◆ TASK DIRECTIONS: Identify all lines of the data containing the string "violet" and copy them.
[RECORDS TO PROCESS Boundary: Start]
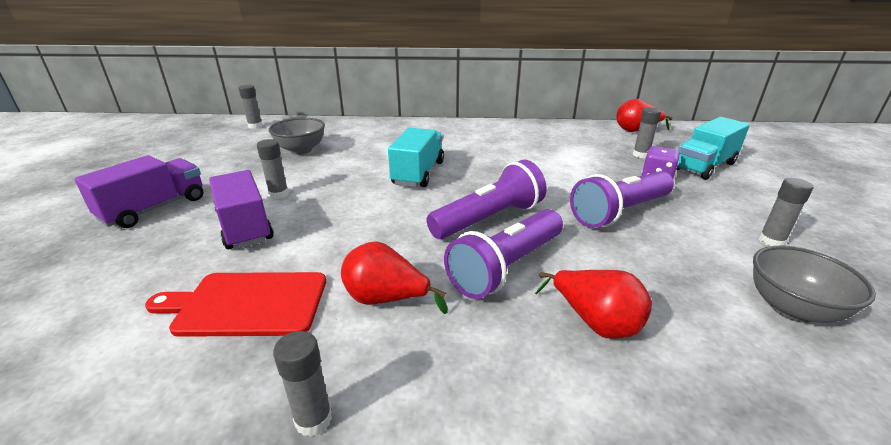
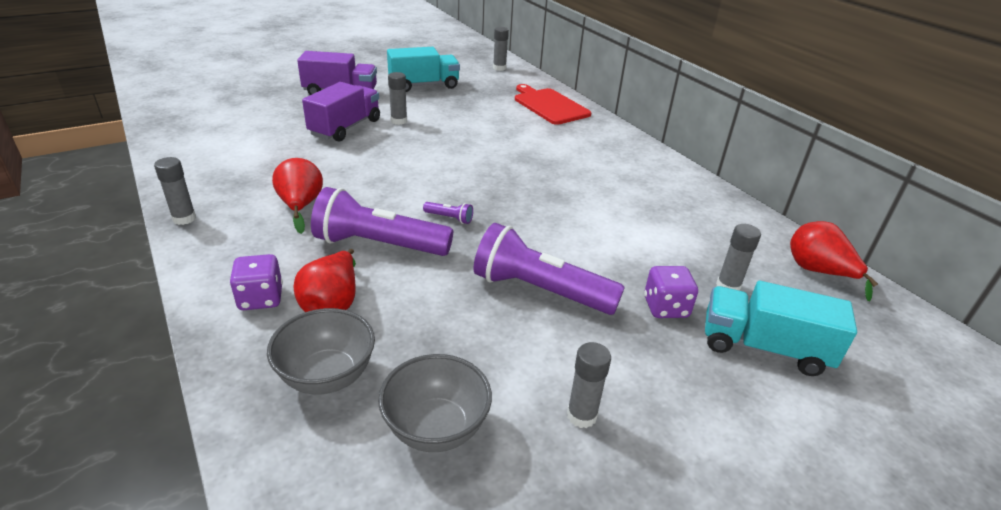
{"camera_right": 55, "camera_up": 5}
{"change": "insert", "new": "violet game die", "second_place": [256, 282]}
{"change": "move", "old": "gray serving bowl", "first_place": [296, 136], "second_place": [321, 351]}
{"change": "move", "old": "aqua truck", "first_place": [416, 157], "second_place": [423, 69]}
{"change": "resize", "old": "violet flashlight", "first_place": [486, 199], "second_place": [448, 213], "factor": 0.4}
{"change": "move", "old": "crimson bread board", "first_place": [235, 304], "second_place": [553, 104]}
[RECORDS TO PROCESS Boundary: End]
◆ TASK SOLUTION:
{"change": "insert", "new": "violet game die", "second_place": [256, 282]}
{"change": "resize", "old": "violet flashlight", "first_place": [486, 199], "second_place": [448, 213], "factor": 0.4}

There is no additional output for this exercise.